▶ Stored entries

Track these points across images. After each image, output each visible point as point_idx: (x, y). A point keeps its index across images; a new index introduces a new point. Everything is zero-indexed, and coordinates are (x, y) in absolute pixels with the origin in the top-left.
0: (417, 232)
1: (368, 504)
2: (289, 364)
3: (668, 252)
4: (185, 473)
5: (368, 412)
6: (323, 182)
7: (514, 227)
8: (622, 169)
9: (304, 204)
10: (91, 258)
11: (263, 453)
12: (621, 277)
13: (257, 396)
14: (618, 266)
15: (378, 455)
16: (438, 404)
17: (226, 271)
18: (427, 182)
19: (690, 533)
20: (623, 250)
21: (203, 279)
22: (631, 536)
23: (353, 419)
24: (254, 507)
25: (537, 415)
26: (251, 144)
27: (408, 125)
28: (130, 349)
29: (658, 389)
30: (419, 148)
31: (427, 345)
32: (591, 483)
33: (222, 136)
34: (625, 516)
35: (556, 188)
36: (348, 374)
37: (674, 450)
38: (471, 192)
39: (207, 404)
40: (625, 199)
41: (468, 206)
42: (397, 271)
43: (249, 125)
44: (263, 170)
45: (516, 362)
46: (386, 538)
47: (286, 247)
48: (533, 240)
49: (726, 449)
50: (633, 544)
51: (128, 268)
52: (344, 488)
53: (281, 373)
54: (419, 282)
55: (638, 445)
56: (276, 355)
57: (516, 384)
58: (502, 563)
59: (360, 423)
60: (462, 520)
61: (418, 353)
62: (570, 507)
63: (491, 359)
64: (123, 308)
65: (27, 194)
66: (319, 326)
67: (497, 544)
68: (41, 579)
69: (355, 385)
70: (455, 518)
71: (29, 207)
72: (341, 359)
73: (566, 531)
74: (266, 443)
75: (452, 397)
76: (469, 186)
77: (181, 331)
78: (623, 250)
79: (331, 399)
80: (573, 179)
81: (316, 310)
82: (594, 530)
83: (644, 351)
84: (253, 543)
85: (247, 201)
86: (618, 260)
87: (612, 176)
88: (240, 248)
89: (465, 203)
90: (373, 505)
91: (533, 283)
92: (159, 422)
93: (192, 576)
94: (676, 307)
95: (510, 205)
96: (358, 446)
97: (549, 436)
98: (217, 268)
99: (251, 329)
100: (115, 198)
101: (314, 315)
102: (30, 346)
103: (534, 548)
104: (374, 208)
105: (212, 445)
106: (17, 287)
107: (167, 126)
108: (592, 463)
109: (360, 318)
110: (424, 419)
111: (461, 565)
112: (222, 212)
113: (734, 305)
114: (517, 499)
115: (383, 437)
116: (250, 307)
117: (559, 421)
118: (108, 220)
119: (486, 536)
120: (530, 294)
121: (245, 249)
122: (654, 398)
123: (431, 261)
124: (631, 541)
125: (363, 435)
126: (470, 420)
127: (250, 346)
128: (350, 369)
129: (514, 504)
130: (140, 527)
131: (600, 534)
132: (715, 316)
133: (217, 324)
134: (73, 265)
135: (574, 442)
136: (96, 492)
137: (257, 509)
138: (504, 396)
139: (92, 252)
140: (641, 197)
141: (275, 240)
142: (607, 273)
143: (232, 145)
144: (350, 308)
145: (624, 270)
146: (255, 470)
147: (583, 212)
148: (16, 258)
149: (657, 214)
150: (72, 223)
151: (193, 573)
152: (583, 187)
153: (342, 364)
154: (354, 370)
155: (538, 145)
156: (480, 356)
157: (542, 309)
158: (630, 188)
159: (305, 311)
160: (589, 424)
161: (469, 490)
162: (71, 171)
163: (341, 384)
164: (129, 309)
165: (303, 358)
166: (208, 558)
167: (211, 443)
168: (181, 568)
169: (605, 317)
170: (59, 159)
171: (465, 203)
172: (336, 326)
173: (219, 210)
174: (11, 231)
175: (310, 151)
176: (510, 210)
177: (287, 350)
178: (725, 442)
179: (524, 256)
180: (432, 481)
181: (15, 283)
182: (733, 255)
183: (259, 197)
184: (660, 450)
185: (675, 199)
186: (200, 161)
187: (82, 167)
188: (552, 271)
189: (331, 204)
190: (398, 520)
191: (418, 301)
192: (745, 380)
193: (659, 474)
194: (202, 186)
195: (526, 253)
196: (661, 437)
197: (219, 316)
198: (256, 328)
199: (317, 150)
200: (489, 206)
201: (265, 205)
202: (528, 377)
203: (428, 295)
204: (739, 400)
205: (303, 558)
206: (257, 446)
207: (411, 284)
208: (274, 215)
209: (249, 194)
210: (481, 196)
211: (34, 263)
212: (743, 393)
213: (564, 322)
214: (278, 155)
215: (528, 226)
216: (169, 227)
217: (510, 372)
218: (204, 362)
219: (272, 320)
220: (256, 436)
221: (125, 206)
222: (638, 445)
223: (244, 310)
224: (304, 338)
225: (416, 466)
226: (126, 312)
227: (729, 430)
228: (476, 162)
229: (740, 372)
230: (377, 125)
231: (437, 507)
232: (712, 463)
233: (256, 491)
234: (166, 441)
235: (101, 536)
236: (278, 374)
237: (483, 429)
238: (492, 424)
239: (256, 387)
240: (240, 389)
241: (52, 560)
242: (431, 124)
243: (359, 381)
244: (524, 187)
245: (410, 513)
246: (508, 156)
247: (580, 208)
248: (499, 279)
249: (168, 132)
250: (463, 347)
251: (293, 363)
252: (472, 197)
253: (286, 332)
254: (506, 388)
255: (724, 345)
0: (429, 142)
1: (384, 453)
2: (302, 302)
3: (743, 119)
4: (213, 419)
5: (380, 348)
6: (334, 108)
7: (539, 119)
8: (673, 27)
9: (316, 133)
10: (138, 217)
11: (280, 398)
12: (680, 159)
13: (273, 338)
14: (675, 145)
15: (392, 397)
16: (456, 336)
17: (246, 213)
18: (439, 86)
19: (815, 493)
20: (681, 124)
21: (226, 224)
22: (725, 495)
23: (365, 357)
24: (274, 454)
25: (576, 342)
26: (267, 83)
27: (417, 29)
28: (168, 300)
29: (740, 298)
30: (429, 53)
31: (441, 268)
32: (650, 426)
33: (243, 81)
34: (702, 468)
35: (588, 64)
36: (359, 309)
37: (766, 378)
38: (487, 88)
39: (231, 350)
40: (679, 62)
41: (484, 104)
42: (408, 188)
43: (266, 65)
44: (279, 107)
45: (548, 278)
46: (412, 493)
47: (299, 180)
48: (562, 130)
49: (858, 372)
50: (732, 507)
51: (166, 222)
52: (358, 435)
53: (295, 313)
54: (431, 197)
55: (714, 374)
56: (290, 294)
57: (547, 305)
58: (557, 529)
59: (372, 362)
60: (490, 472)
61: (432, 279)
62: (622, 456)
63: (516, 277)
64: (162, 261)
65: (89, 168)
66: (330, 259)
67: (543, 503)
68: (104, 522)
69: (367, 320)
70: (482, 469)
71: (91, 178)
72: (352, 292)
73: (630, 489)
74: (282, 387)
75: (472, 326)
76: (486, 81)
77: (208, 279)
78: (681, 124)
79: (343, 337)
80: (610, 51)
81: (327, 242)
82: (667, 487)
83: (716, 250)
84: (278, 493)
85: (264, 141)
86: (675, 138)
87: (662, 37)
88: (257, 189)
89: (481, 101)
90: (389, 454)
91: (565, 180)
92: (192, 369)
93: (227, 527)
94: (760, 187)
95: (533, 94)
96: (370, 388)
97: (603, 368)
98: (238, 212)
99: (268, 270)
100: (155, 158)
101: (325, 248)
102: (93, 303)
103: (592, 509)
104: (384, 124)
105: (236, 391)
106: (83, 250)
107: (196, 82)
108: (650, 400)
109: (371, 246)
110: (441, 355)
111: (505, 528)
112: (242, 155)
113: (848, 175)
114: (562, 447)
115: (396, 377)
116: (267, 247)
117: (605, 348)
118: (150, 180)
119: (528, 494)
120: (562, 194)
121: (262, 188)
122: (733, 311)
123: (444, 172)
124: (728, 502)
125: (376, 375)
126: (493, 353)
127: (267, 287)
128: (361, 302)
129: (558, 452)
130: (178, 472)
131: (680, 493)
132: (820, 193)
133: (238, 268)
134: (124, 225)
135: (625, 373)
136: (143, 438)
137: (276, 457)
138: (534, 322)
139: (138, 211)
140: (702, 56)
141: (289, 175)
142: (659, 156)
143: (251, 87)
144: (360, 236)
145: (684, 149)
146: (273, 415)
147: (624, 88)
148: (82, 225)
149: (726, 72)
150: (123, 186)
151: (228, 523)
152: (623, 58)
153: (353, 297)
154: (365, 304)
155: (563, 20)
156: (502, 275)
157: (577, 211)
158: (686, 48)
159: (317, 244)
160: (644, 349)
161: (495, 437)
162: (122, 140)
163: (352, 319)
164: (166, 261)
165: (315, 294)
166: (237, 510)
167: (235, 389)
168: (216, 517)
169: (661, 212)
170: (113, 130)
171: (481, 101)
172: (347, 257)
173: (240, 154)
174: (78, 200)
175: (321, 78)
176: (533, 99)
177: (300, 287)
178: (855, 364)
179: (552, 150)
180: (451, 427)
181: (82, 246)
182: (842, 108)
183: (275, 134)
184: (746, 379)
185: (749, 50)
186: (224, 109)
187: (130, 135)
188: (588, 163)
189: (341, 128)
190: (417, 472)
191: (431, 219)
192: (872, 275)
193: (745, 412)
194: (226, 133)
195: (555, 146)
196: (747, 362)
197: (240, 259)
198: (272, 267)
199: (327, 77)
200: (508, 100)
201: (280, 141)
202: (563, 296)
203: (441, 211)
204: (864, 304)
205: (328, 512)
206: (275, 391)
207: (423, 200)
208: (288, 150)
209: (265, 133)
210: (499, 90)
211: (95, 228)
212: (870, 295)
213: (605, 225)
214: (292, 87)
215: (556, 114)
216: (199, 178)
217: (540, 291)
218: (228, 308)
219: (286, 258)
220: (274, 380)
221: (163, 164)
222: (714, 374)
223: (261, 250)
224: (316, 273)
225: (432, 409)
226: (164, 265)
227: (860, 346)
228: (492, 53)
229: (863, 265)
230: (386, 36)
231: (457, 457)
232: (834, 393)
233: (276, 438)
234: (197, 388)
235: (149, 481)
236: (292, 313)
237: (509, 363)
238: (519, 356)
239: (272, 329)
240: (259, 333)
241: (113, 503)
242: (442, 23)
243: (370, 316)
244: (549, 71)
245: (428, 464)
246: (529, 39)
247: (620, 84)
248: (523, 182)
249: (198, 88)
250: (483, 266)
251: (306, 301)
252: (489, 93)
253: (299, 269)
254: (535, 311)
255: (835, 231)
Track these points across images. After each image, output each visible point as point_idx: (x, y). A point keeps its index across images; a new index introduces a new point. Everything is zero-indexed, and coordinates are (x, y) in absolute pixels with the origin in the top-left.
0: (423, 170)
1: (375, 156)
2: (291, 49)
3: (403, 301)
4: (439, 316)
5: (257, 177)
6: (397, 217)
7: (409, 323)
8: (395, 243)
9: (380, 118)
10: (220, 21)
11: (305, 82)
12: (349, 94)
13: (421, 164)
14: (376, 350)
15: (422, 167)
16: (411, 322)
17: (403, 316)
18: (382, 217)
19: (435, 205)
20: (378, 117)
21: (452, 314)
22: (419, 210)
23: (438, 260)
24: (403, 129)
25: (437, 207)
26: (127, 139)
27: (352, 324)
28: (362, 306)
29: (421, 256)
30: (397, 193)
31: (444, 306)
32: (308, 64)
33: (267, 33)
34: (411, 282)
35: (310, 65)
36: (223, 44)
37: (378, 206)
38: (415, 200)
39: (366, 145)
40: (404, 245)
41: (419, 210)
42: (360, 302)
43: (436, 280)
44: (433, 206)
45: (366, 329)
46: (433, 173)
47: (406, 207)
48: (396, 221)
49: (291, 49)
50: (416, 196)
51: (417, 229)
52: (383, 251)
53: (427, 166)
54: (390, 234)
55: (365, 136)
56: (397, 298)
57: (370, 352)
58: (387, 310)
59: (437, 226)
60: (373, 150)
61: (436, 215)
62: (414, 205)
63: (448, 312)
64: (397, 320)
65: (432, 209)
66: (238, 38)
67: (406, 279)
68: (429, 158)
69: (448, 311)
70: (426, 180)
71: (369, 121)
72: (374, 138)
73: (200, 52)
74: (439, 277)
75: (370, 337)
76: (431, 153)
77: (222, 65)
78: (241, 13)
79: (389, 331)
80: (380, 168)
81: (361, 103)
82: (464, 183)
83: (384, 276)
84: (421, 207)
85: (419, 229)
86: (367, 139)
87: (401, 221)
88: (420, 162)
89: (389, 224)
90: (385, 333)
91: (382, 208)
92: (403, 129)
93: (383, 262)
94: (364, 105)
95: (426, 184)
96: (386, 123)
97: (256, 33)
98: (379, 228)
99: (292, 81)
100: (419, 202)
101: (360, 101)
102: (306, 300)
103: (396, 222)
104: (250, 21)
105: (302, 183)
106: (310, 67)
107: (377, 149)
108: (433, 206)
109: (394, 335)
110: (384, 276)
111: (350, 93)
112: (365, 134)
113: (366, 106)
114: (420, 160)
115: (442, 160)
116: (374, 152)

▶ Problem to work on
Reproduce verbatim the portion of the records that runs from their first line through the line containing "20: (623, 250)", with both of these lines included.

▶ Written response
Track these points across images. After each image, output each visible point as point_idx: (x, y). A point keeps its index across images; a new index introduces a new point. Everything is zero-indexed, and coordinates are (x, y) in absolute pixels with the origin in the top-left.
0: (417, 232)
1: (368, 504)
2: (289, 364)
3: (668, 252)
4: (185, 473)
5: (368, 412)
6: (323, 182)
7: (514, 227)
8: (622, 169)
9: (304, 204)
10: (91, 258)
11: (263, 453)
12: (621, 277)
13: (257, 396)
14: (618, 266)
15: (378, 455)
16: (438, 404)
17: (226, 271)
18: (427, 182)
19: (690, 533)
20: (623, 250)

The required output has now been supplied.